# TASK STATEMENT
Render everything in the data from the line containing "Identify the location" down to the line containing "the floral-patterned fabric armchair at right?", both included, as a JSON list of strings with one string per line and blank lines left out.

# MATERIAL FOR THE TASK
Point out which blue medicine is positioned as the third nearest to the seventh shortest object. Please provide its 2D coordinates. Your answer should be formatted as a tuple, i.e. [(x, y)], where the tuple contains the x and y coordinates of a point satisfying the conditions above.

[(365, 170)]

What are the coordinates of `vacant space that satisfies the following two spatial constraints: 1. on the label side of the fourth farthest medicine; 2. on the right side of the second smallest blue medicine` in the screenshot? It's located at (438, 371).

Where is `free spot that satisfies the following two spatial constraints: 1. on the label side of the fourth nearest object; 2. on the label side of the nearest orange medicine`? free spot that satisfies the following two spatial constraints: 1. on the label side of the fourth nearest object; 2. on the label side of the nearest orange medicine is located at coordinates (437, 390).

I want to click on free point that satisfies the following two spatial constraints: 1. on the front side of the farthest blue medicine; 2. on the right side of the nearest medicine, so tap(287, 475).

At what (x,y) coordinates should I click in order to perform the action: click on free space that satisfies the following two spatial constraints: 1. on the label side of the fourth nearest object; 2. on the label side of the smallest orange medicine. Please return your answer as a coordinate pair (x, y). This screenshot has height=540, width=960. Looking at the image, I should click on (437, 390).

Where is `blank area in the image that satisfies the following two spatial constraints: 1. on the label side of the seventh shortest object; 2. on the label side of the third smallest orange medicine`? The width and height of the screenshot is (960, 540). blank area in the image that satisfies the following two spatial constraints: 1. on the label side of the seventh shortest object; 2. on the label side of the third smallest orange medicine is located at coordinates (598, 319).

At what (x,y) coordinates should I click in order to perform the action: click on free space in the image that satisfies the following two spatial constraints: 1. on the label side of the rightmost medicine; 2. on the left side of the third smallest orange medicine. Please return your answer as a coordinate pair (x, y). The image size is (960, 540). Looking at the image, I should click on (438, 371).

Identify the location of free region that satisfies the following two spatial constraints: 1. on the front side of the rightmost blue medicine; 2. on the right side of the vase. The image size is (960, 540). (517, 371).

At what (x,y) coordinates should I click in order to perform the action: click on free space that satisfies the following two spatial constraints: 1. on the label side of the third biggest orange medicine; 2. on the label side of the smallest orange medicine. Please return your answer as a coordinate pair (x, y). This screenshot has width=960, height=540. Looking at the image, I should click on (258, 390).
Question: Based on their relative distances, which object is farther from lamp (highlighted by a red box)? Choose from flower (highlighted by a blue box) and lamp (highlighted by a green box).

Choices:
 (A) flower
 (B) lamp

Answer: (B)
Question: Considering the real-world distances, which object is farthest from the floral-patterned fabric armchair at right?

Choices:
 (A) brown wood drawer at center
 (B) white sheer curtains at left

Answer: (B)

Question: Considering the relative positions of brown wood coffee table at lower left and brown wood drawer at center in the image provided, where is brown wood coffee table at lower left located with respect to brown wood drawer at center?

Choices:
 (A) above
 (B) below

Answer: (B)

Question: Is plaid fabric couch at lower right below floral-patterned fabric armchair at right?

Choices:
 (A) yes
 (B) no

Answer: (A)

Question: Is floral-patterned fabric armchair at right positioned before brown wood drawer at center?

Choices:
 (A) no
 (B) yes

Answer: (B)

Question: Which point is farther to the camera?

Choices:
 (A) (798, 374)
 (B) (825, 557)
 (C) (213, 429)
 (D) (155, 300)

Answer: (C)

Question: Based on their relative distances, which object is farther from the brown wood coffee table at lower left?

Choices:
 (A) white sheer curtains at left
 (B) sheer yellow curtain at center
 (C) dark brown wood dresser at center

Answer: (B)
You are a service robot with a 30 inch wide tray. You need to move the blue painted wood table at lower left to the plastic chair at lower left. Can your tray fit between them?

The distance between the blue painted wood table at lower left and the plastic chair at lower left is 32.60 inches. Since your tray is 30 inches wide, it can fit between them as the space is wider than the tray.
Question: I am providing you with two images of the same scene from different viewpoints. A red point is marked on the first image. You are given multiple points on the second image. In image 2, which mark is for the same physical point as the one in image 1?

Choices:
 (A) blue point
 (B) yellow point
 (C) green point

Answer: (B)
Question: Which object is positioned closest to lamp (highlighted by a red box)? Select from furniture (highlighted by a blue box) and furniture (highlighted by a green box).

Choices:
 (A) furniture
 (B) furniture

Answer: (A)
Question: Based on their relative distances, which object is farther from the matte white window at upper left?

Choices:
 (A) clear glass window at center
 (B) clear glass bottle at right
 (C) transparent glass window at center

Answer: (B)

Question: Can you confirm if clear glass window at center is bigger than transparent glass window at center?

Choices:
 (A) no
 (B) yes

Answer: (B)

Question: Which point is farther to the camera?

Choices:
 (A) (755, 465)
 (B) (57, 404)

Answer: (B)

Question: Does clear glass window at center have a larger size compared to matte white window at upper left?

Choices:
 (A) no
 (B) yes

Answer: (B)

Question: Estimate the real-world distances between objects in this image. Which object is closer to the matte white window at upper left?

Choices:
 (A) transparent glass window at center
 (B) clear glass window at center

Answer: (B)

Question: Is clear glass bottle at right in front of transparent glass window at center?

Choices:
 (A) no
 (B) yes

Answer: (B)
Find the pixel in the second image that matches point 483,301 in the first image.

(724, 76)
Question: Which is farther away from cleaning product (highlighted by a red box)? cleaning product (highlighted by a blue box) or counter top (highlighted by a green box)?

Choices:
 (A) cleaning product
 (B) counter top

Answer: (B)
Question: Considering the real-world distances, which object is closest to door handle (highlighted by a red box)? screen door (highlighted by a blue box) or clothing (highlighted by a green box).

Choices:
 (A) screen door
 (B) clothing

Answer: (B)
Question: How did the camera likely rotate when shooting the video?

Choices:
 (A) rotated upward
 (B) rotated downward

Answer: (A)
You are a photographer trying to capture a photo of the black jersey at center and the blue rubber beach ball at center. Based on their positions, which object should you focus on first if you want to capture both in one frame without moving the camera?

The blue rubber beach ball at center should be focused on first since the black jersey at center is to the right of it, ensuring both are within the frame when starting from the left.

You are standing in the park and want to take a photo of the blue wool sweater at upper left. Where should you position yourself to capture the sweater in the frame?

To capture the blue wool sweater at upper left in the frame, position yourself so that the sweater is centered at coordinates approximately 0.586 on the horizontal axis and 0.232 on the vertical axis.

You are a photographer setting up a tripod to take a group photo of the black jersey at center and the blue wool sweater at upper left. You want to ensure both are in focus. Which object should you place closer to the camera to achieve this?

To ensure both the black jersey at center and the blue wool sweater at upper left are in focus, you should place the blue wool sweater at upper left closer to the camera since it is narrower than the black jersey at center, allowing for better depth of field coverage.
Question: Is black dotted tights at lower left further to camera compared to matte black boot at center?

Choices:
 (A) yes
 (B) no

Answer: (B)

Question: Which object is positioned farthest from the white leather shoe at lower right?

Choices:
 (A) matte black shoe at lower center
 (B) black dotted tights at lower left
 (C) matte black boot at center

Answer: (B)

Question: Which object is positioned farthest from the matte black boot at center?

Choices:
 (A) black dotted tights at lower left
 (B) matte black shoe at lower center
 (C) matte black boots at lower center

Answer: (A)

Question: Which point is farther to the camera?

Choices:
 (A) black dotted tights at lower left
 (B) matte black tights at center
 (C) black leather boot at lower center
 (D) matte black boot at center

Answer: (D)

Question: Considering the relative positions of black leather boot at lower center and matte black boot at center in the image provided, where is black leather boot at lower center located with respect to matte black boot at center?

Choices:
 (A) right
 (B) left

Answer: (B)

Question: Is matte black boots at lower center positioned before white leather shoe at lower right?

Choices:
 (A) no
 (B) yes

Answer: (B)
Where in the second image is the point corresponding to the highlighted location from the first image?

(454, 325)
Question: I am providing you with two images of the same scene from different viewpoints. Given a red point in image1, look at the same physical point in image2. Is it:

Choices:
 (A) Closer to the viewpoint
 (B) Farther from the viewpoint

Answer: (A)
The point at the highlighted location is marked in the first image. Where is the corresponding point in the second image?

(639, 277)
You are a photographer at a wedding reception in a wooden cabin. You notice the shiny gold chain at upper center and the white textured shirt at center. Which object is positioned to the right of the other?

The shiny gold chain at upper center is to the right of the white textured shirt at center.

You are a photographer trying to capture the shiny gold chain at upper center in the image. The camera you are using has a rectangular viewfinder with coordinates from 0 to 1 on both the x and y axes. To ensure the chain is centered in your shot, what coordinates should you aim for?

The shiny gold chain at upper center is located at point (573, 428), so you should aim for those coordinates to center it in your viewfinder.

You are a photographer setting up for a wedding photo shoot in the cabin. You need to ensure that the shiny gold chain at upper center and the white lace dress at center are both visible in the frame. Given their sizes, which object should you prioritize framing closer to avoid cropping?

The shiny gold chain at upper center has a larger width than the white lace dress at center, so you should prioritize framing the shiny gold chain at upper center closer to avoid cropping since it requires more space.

# TASK ANSWER
[
  "Identify the location of free region that satisfies the following two spatial constraints: 1. on the front side of the rightmost blue medicine; 2. on the right side of the vase. The image size is (960, 540). (517, 371).",
  "At what (x,y) coordinates should I click in order to perform the action: click on free space that satisfies the following two spatial constraints: 1. on the label side of the third biggest orange medicine; 2. on the label side of the smallest orange medicine. Please return your answer as a coordinate pair (x, y). This screenshot has width=960, height=540. Looking at the image, I should click on (258, 390).",
  "Question: Based on their relative distances, which object is farther from lamp (highlighted by a red box)? Choose from flower (highlighted by a blue box) and lamp (highlighted by a green box).",
  "Choices:",
  " (A) flower",
  " (B) lamp",
  "Answer: (B)",
  "Question: Considering the real-world distances, which object is farthest from the floral-patterned fabric armchair at right?"
]